Required work
For each line of the data below, copy it if it holds the word "grey".

Object matching data

= = = = =

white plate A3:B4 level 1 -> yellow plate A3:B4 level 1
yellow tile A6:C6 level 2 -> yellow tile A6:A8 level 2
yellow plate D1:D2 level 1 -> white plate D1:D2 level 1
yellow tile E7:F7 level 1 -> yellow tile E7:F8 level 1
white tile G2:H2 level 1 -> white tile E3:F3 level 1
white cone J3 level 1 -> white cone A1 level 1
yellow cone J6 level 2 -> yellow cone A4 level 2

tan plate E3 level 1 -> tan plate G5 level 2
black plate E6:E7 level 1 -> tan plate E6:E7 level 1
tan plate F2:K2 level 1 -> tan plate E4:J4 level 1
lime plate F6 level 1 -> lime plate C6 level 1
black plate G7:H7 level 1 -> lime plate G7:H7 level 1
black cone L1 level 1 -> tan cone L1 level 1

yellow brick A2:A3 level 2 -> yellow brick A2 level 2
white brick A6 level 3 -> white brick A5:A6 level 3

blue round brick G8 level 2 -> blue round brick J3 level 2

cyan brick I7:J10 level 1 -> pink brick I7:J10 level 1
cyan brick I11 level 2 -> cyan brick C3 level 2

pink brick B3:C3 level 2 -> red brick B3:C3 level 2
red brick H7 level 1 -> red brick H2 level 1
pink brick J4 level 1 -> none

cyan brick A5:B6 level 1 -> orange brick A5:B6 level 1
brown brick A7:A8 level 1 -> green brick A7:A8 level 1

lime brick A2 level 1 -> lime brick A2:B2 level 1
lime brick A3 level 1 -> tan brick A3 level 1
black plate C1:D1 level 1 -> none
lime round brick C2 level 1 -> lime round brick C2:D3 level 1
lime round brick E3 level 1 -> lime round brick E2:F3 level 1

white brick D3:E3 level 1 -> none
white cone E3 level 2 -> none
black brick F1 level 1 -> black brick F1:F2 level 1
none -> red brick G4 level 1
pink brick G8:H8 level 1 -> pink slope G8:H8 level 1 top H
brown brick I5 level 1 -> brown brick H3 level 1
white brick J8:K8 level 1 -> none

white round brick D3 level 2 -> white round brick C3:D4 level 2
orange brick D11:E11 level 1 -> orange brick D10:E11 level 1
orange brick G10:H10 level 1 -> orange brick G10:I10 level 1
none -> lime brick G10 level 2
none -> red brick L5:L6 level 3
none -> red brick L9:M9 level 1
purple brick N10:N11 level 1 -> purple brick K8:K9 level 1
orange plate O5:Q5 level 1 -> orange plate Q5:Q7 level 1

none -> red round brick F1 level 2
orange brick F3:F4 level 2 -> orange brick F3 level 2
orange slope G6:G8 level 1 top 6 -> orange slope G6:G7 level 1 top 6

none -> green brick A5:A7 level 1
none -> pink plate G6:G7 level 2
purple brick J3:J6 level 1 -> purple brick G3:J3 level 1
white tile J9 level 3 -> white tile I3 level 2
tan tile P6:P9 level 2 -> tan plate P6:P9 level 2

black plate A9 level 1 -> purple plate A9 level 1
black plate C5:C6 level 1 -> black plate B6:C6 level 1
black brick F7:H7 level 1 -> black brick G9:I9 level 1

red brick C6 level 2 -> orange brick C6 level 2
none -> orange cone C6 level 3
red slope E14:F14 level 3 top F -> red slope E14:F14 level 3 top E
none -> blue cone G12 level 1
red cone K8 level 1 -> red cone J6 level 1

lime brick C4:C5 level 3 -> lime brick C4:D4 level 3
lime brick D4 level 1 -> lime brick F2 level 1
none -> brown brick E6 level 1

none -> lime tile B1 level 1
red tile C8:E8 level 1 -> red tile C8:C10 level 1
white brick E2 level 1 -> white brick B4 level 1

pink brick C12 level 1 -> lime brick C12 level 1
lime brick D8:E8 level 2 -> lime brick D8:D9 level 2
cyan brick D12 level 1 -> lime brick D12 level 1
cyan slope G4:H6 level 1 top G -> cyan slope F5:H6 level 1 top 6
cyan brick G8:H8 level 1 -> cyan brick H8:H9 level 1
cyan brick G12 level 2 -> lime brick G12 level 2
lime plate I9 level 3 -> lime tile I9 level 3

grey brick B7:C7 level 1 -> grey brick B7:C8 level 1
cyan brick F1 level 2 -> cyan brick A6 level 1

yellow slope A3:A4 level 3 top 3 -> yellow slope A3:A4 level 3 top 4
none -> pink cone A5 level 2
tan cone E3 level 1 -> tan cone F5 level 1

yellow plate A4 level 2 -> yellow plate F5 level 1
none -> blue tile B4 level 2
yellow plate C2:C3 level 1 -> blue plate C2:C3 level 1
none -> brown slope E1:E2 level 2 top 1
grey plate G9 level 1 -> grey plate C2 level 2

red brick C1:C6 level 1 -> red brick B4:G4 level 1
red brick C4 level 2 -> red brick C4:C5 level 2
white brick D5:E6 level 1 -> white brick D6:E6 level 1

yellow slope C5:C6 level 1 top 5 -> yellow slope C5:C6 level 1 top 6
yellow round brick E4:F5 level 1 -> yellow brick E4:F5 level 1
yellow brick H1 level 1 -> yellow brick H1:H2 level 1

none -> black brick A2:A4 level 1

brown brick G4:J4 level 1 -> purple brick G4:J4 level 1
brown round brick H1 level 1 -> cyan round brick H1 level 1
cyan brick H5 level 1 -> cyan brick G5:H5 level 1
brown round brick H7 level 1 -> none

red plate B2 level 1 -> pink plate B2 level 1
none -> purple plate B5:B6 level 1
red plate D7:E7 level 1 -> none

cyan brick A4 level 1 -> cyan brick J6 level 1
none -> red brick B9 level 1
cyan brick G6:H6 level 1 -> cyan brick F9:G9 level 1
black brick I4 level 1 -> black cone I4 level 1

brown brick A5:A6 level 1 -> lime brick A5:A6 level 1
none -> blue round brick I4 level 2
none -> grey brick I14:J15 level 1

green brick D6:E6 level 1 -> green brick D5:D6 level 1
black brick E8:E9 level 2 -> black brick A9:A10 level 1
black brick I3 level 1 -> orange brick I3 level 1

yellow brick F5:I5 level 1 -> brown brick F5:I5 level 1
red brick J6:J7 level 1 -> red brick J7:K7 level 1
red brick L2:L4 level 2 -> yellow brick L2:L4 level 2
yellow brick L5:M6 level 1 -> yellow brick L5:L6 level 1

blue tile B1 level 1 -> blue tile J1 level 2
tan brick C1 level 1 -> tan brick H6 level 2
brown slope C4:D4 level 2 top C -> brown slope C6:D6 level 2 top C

= = = = =

Task result
grey brick B7:C7 level 1 -> grey brick B7:C8 level 1
grey plate G9 level 1 -> grey plate C2 level 2
none -> grey brick I14:J15 level 1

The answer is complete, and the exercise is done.